Segment Start: DATASET

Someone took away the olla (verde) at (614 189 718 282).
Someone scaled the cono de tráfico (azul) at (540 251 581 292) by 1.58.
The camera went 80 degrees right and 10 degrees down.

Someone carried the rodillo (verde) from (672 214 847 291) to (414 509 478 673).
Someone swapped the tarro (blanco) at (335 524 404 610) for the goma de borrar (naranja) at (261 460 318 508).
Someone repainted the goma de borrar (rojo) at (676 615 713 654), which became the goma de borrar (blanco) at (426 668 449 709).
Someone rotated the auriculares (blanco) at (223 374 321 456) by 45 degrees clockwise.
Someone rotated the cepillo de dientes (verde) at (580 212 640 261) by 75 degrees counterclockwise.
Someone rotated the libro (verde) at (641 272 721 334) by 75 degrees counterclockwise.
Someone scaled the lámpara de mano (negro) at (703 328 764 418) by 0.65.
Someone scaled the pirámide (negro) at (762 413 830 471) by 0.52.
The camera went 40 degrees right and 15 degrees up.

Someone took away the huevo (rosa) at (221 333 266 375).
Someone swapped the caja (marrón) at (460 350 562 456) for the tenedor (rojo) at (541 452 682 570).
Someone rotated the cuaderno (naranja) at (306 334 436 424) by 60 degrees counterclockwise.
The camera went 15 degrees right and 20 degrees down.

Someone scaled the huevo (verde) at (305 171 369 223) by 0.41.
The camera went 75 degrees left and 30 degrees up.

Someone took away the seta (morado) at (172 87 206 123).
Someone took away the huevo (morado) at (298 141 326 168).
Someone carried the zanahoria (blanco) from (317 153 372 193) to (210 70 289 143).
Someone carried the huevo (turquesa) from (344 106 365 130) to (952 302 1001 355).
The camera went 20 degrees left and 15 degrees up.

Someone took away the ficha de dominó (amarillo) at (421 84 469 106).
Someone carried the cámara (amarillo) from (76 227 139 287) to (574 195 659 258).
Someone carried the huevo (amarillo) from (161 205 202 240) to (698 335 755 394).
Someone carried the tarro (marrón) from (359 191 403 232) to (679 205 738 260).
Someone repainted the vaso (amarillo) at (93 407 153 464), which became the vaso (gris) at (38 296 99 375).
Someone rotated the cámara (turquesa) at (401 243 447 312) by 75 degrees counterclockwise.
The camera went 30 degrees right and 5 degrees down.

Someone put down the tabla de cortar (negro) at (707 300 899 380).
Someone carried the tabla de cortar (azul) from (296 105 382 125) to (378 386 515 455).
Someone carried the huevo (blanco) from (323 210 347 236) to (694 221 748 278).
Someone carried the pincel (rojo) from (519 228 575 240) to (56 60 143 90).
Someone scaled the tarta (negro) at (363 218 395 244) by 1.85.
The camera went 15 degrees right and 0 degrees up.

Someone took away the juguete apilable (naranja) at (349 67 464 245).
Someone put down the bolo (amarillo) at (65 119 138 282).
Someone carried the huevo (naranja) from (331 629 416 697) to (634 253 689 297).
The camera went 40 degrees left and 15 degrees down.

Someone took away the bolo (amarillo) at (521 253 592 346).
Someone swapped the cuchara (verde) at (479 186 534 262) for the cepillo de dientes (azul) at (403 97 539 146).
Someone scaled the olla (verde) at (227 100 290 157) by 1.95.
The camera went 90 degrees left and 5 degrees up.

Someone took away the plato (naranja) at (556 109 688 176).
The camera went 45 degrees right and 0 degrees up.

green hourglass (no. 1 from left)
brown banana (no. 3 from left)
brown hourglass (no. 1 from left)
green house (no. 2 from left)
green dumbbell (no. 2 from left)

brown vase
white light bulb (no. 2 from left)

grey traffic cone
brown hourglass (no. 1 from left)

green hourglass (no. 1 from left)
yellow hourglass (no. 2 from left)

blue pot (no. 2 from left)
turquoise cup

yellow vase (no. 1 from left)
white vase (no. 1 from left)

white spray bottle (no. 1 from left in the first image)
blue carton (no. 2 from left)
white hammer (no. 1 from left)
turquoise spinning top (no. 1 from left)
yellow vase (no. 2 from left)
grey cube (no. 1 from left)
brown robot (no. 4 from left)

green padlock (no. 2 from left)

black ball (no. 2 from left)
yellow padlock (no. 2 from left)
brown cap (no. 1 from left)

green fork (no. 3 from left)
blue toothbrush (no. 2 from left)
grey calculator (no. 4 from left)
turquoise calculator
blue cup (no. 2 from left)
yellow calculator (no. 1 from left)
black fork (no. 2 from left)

Segment End: DATASET

* [DESCRIPTION OF THE TASK]
As listed above, the lines from the line with "Someone repainted the goma" to the line with "Someone rotated the cepillo" are to be echoed exactly, with both ends included and nothing added.

* [COMPLETED EXERCISE]
Someone repainted the goma de borrar (rojo) at (676 615 713 654), which became the goma de borrar (blanco) at (426 668 449 709).
Someone rotated the auriculares (blanco) at (223 374 321 456) by 45 degrees clockwise.
Someone rotated the cepillo de dientes (verde) at (580 212 640 261) by 75 degrees counterclockwise.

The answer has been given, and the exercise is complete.